All that is needed is the number of lines in the records that contain the word "NMOS", stated without anything else.
Records to process below:
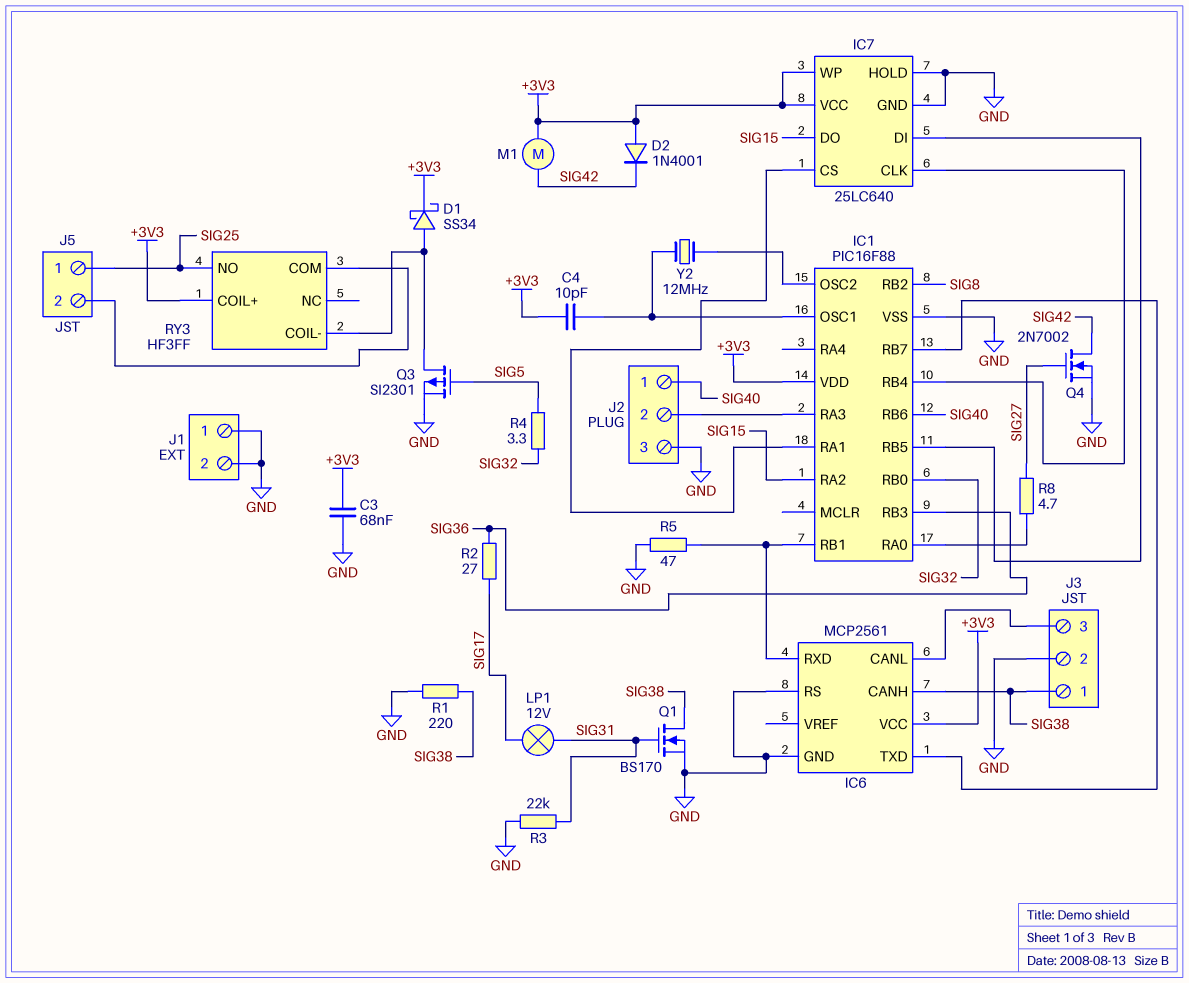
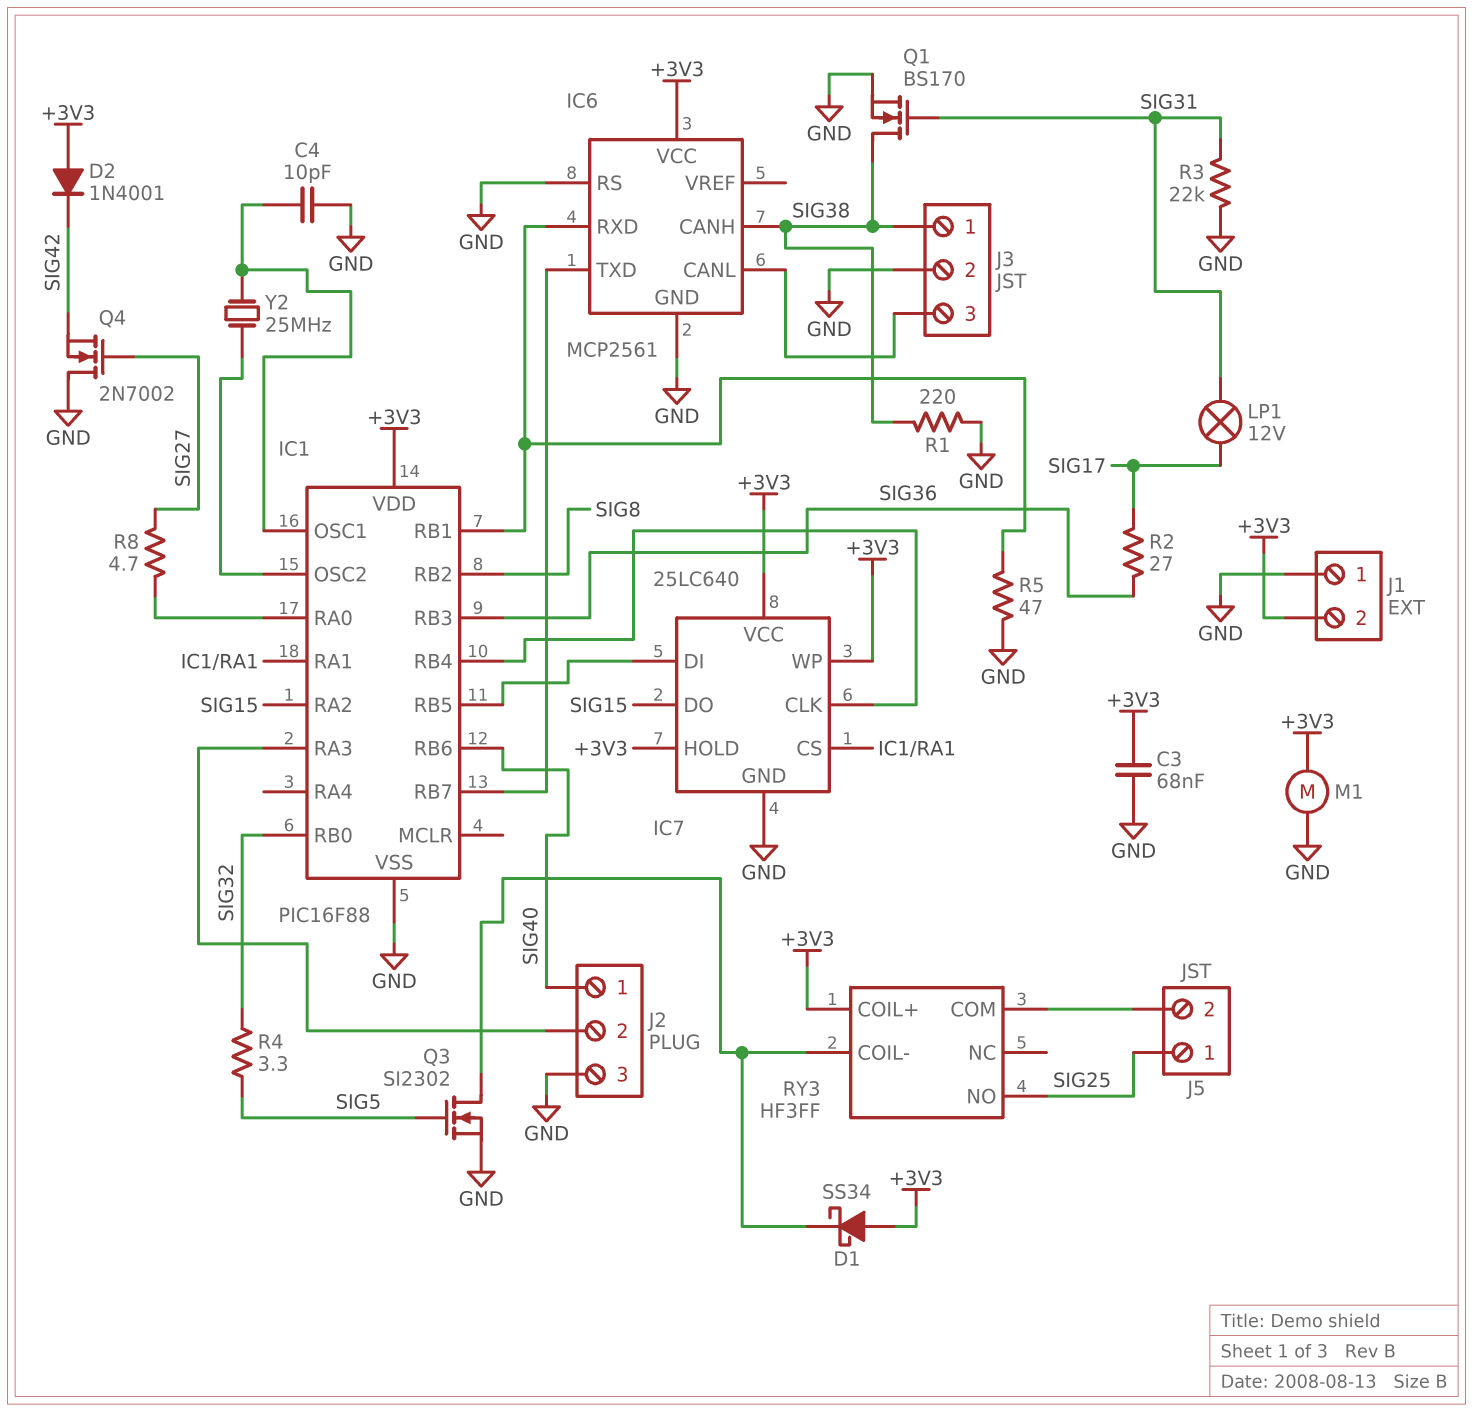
C4: 10pF (+3V3, IC1/OSC1) -> 10pF (GND, IC1/OSC1)
D1: schottky SS34 (A RY3/COIL-, K +3V3) -> schottky SS34 (A +3V3, K RY3/COIL-)
IC7 pin HOLD: GND -> +3V3
J1 pin 2: GND -> +3V3
M1: motor (+3V3, SIG42) -> motor (+3V3, GND)
Q3: PMOS SI2301 (G SIG5, D RY3/COIL-, S GND) -> NMOS SI2302 (G SIG5, D RY3/COIL-, S GND)
Q4: NMOS 2N7002 (G SIG27, D SIG42, S GND) -> NMOS 2N7002 (G SIG27, D GND, S SIG42)
Y2: 12MHz (IC1/OSC1, IC1/OSC2) -> 25MHz (IC1/OSC1, IC1/OSC2)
End of Records to process.
→ Result of this task:
2